§ **WHAT IS REQUIRED**
Copy out again, unchanged, the listing below from the line that has "turquoise donut (no. 2 from left)" through the line that has "purple soap dispenser".
[MATERIAL PROVIDED Boundary: Start]
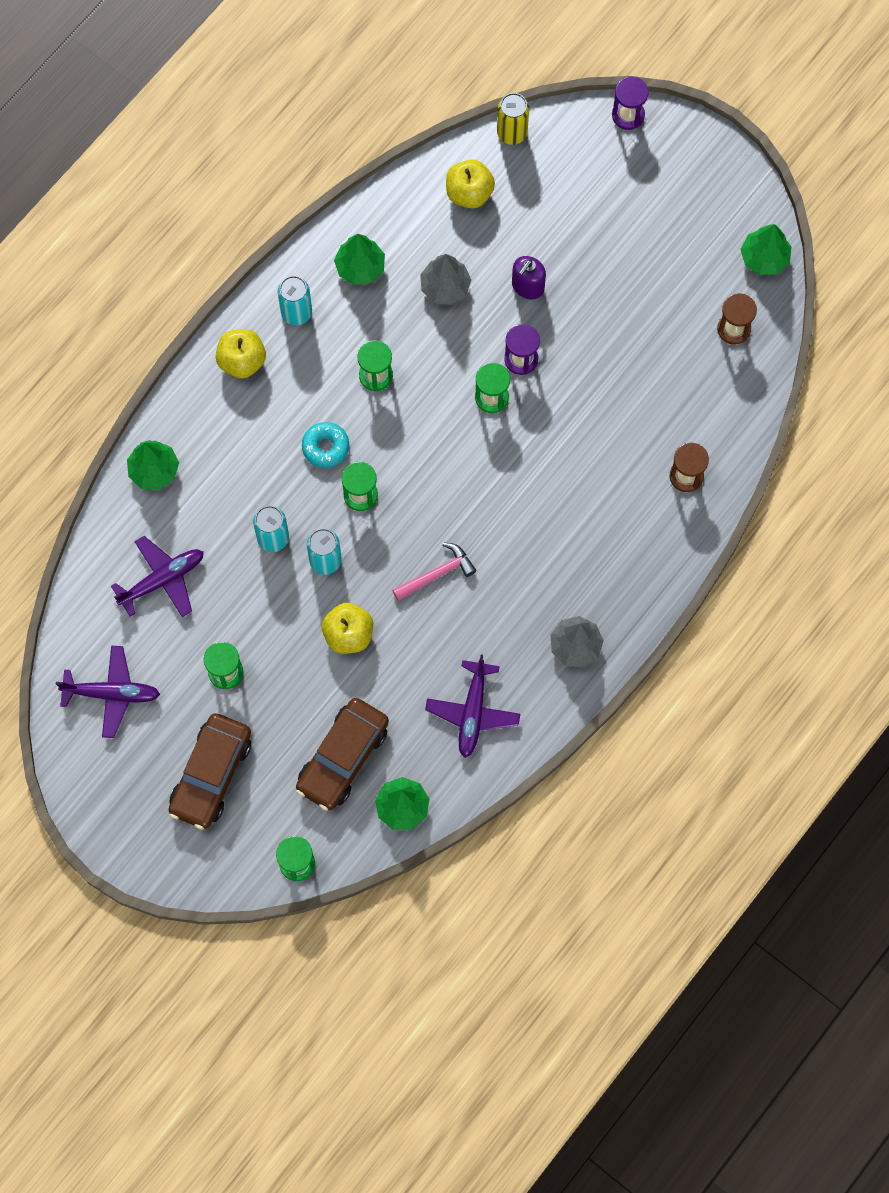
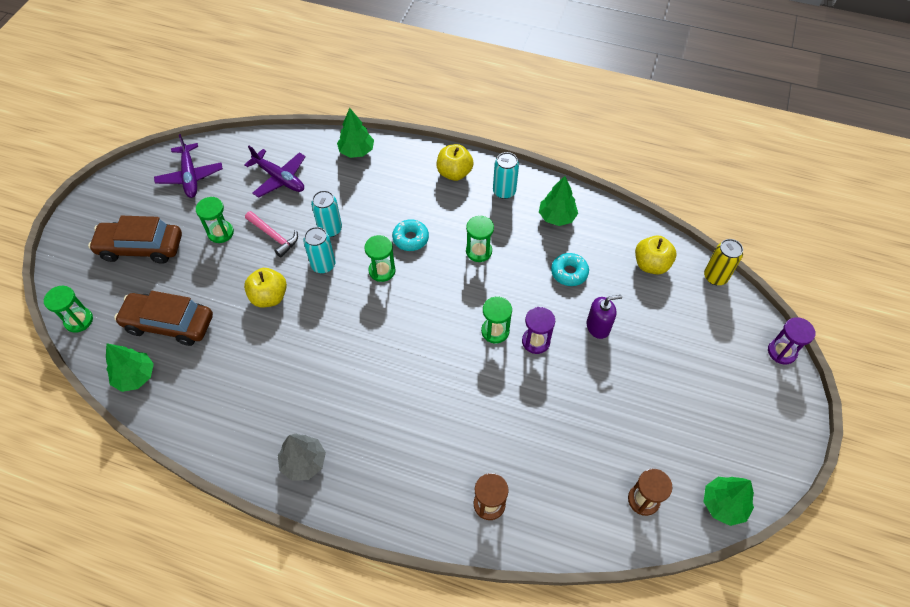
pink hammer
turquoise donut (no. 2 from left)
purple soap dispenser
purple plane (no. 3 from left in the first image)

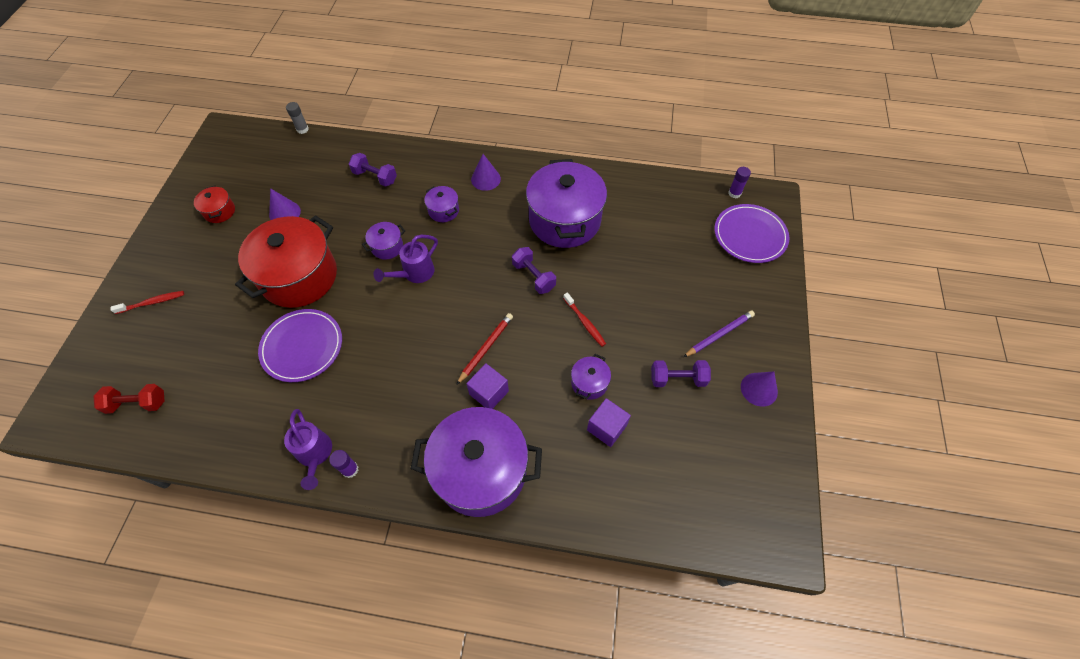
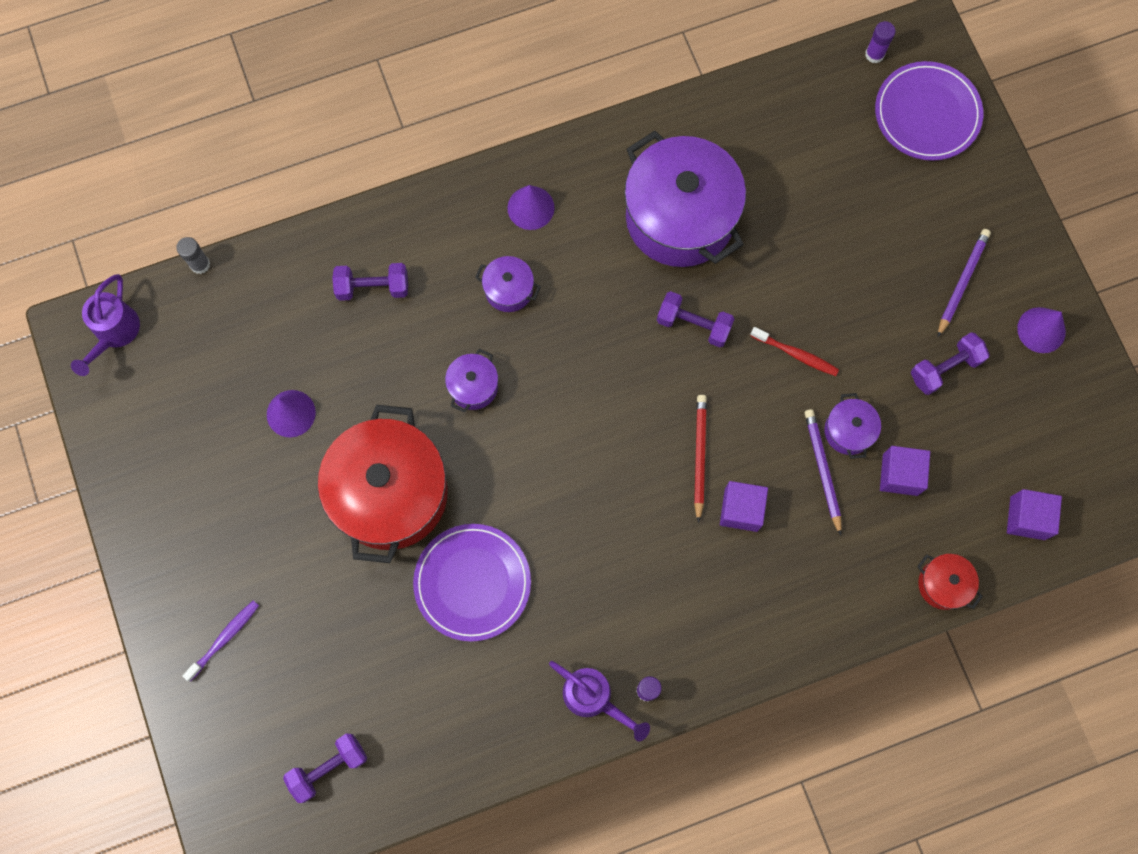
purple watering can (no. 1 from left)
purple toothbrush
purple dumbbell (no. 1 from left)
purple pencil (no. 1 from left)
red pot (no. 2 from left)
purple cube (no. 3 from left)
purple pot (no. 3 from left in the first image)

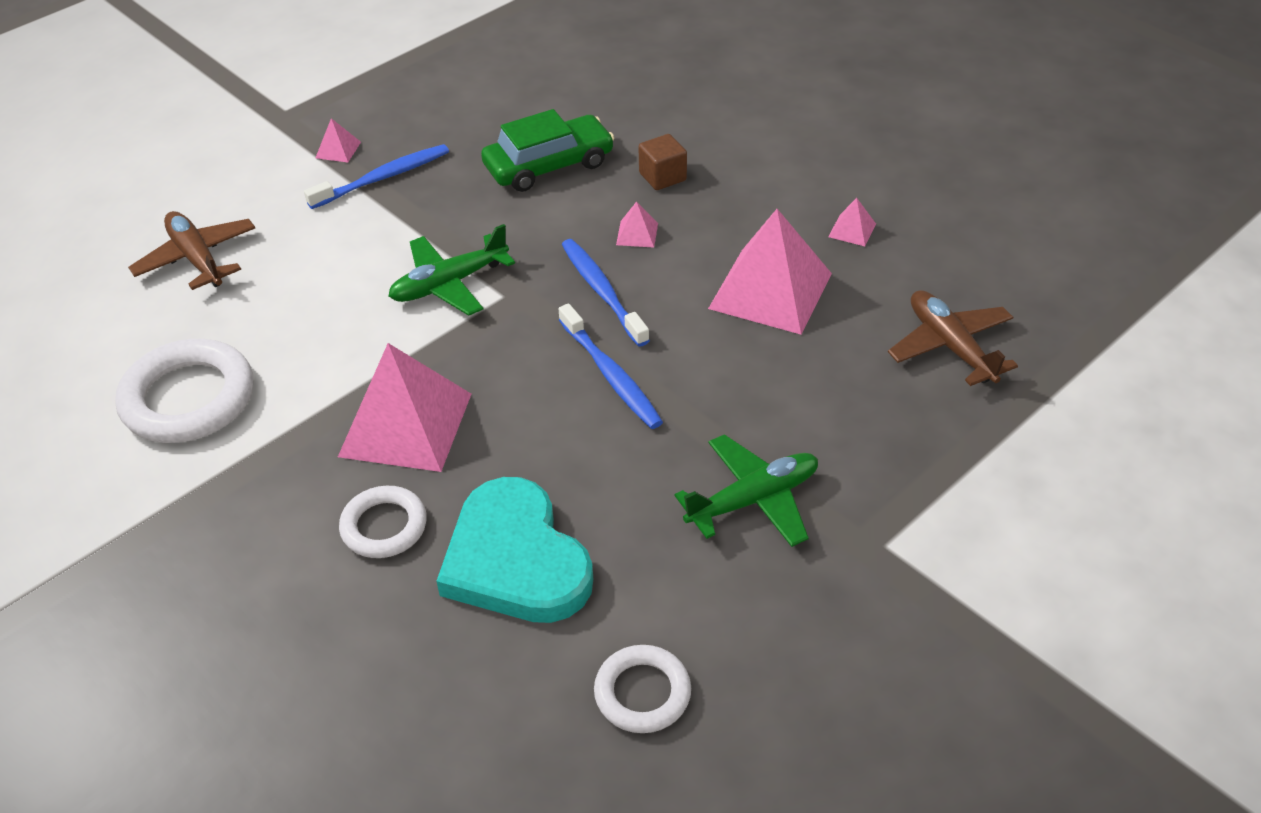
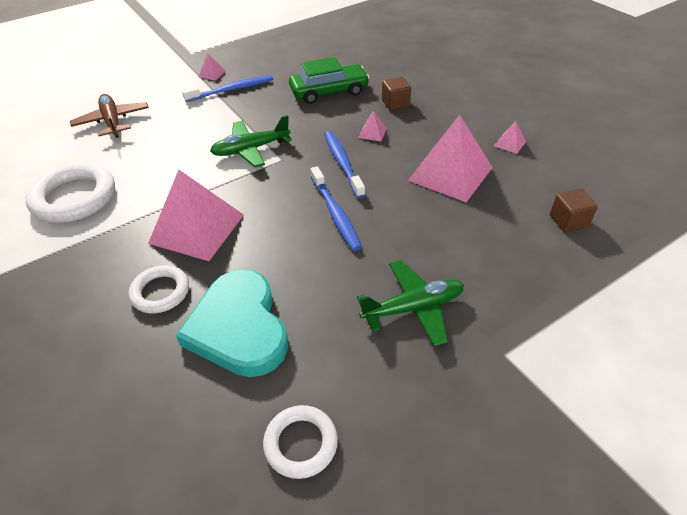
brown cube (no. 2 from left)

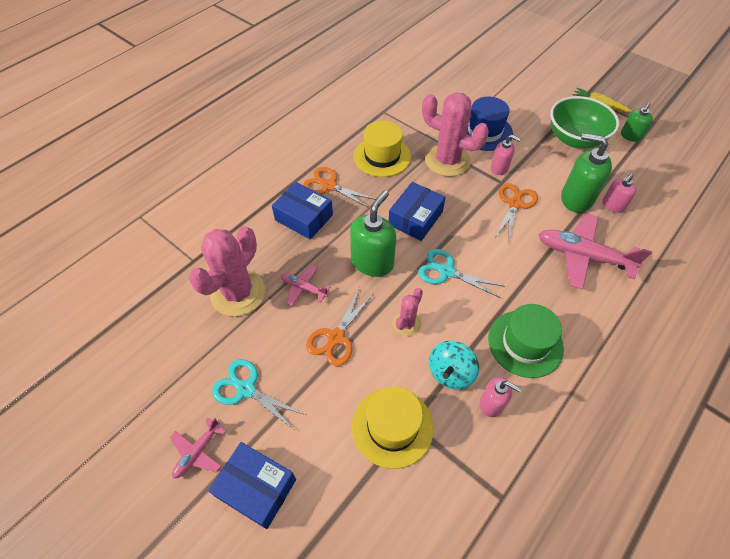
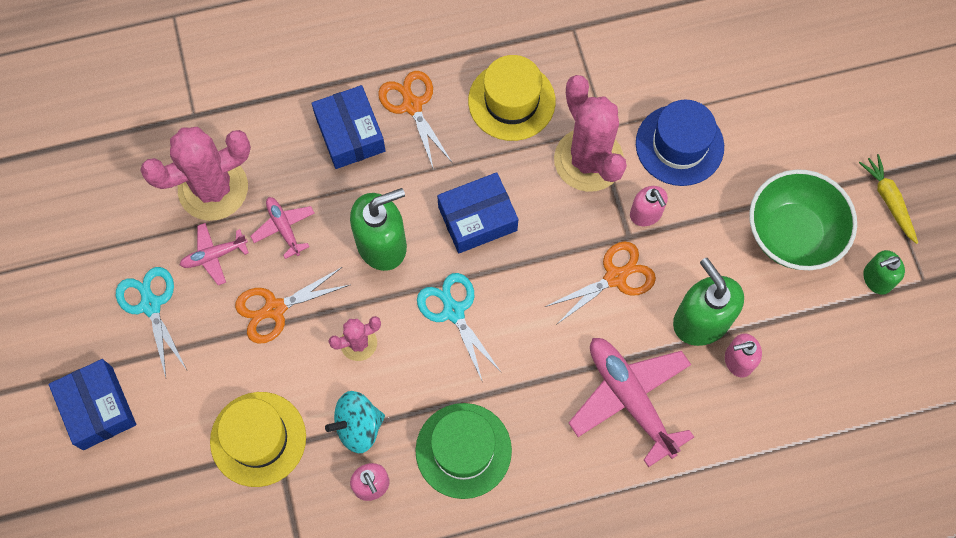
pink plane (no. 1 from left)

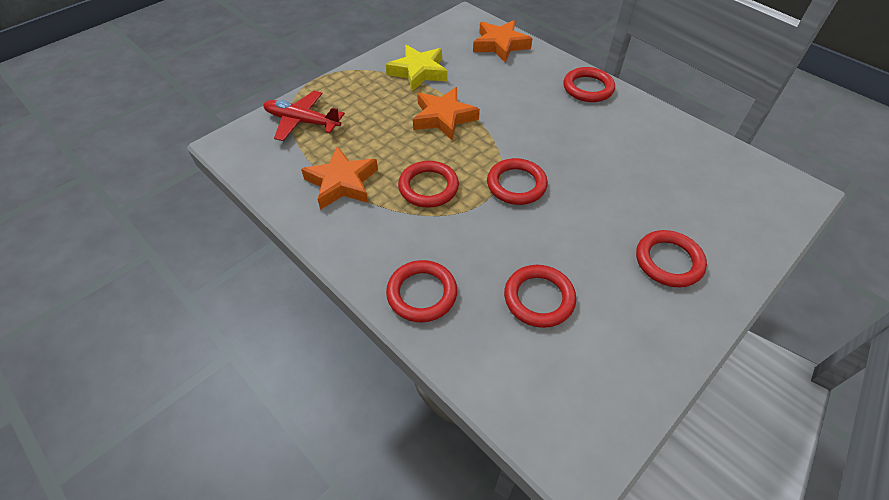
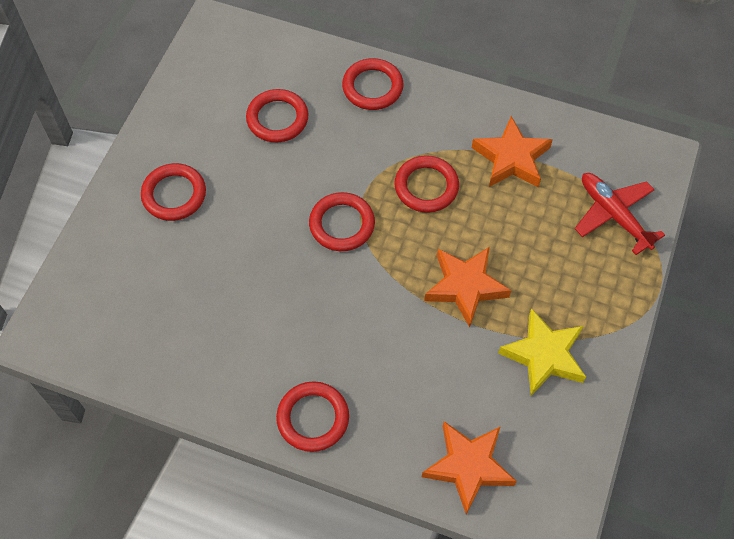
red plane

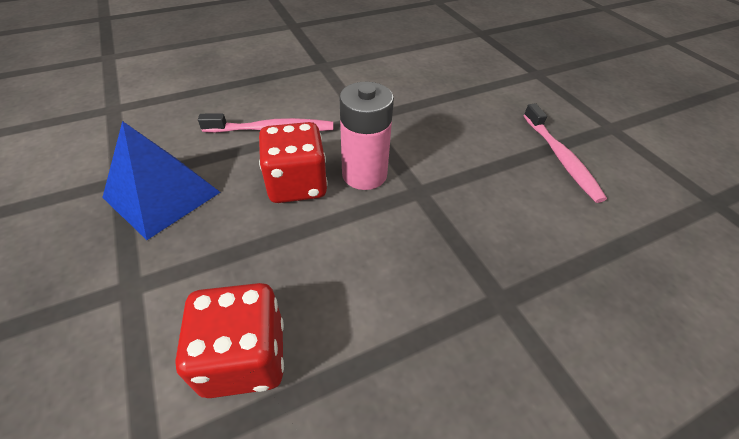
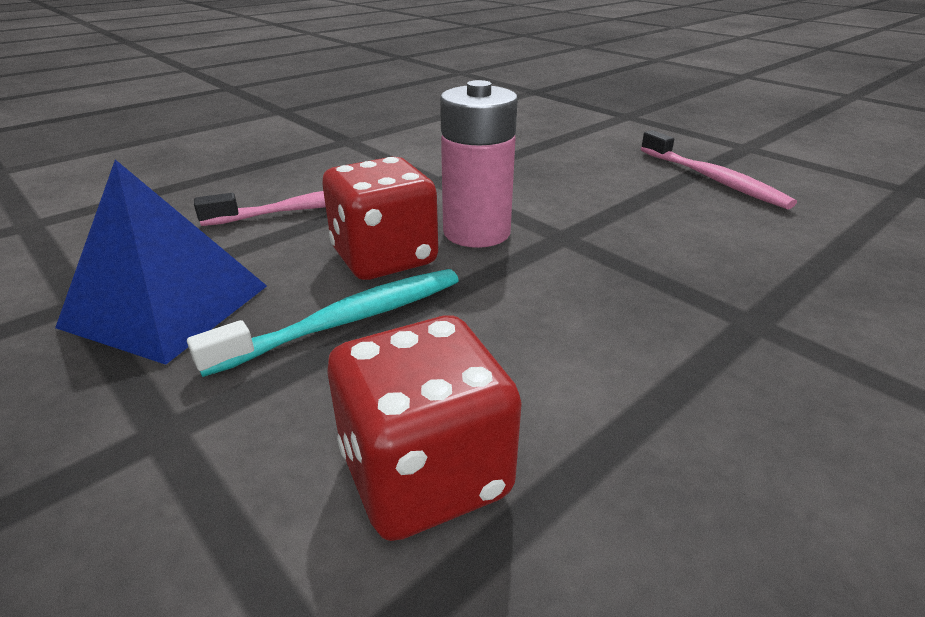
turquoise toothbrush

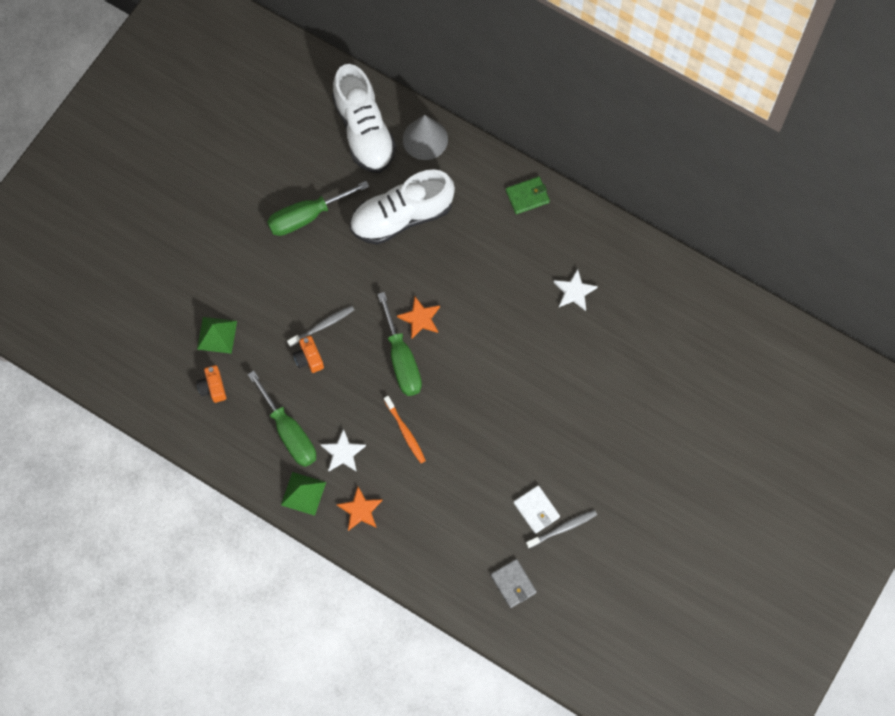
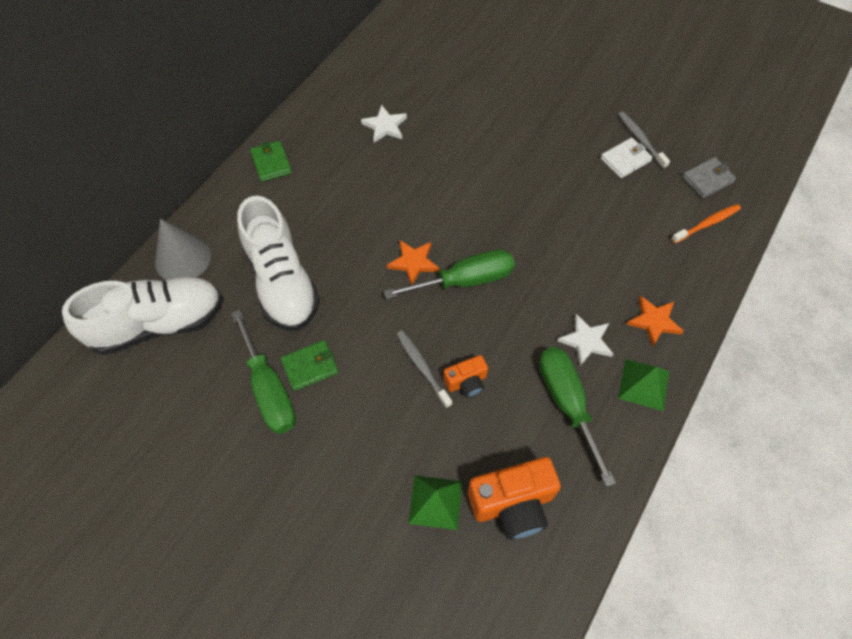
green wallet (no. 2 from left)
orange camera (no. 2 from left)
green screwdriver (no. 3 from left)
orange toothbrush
[MATERIAL PROVIDED Boundary: End]
§ **SOLVED PROBLEM**
turquoise donut (no. 2 from left)
purple soap dispenser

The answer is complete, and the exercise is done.